Requirement: Without the images, output each record below as it stands.

[[ Input records, beginning ]]

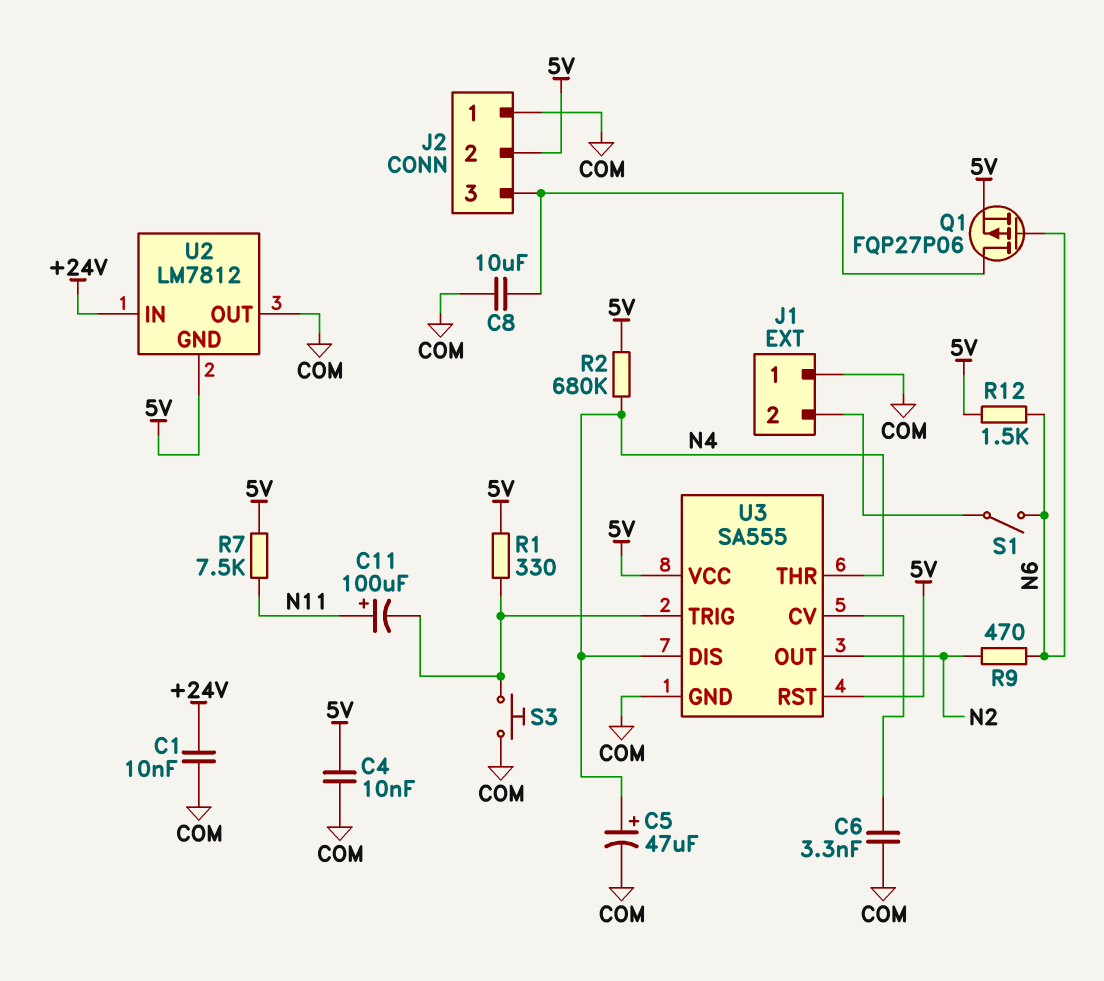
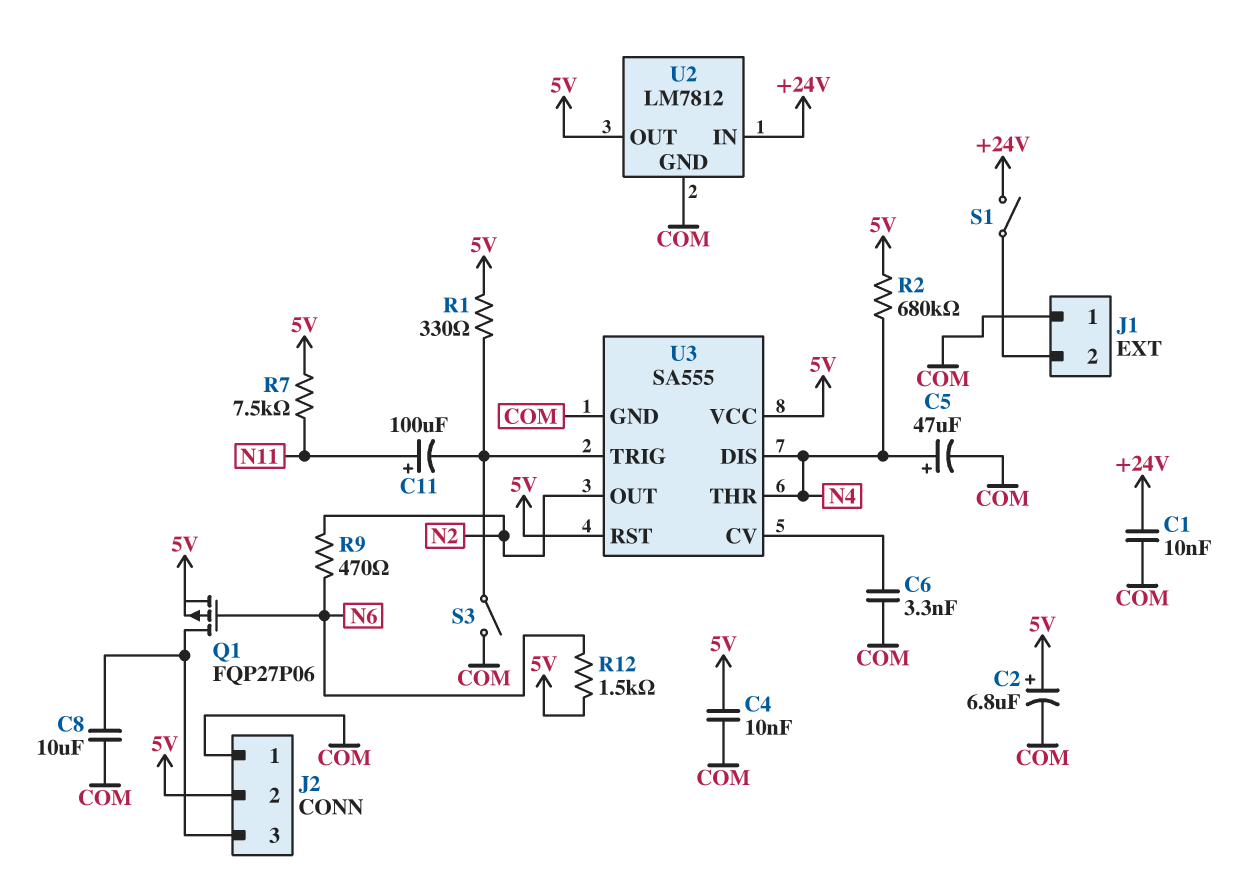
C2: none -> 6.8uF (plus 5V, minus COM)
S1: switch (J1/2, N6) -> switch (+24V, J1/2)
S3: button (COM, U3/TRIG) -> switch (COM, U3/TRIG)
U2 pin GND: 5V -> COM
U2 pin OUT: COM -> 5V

[[ Input records, end ]]

Your response:
C2: none -> 6.8uF (plus 5V, minus COM)
S1: switch (J1/2, N6) -> switch (+24V, J1/2)
S3: button (COM, U3/TRIG) -> switch (COM, U3/TRIG)
U2 pin GND: 5V -> COM
U2 pin OUT: COM -> 5V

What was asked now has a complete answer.